## Given entries
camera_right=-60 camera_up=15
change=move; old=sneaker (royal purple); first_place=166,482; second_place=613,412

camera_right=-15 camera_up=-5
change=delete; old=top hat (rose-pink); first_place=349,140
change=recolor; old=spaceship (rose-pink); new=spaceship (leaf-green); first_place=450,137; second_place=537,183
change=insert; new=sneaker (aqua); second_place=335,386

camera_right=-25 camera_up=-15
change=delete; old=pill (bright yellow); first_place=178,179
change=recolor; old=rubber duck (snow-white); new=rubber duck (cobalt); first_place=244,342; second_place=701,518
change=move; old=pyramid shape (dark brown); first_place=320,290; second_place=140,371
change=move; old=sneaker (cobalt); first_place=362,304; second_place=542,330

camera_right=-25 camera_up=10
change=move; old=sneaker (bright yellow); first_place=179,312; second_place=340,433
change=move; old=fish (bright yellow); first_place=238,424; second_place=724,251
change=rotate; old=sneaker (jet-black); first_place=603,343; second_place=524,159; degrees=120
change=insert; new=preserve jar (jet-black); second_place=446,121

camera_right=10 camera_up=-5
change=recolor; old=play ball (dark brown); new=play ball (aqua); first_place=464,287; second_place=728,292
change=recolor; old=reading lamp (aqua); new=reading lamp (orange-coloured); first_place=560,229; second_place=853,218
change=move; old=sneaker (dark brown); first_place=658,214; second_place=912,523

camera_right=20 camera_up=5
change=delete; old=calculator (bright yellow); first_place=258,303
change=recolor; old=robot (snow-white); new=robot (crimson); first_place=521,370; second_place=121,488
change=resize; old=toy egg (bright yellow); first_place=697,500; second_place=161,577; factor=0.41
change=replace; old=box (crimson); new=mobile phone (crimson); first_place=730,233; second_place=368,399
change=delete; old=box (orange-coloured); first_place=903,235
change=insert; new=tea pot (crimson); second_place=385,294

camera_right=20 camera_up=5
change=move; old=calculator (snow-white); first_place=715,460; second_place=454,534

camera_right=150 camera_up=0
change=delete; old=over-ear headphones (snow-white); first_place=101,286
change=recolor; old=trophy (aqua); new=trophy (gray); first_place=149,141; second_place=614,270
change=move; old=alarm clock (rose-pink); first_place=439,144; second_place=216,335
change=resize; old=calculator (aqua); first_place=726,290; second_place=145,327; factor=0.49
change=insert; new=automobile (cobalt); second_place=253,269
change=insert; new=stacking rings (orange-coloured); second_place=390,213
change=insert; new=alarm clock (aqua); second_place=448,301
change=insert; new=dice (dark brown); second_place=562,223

## The problem
Set down each line of the material verbatim, from the first line through the line that contains "change=move; old=sneaker (bright".

## Written reply
camera_right=-60 camera_up=15
change=move; old=sneaker (royal purple); first_place=166,482; second_place=613,412

camera_right=-15 camera_up=-5
change=delete; old=top hat (rose-pink); first_place=349,140
change=recolor; old=spaceship (rose-pink); new=spaceship (leaf-green); first_place=450,137; second_place=537,183
change=insert; new=sneaker (aqua); second_place=335,386

camera_right=-25 camera_up=-15
change=delete; old=pill (bright yellow); first_place=178,179
change=recolor; old=rubber duck (snow-white); new=rubber duck (cobalt); first_place=244,342; second_place=701,518
change=move; old=pyramid shape (dark brown); first_place=320,290; second_place=140,371
change=move; old=sneaker (cobalt); first_place=362,304; second_place=542,330

camera_right=-25 camera_up=10
change=move; old=sneaker (bright yellow); first_place=179,312; second_place=340,433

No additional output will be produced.